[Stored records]
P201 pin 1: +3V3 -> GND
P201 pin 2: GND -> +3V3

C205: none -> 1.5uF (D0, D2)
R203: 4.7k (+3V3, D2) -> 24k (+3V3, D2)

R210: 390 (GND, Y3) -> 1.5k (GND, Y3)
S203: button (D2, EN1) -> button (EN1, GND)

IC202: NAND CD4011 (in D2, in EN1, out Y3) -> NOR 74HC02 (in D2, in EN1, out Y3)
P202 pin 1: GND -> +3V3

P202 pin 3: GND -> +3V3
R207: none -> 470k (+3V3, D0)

DESCRIPTION OF THE TASK — Copy exactly the line that contains "P202 pin 1: GND -> +3V3" and every line after it through the end of the entries, with nothing added.

WRITTEN SOLUTION —
P202 pin 1: GND -> +3V3

P202 pin 3: GND -> +3V3
R207: none -> 470k (+3V3, D0)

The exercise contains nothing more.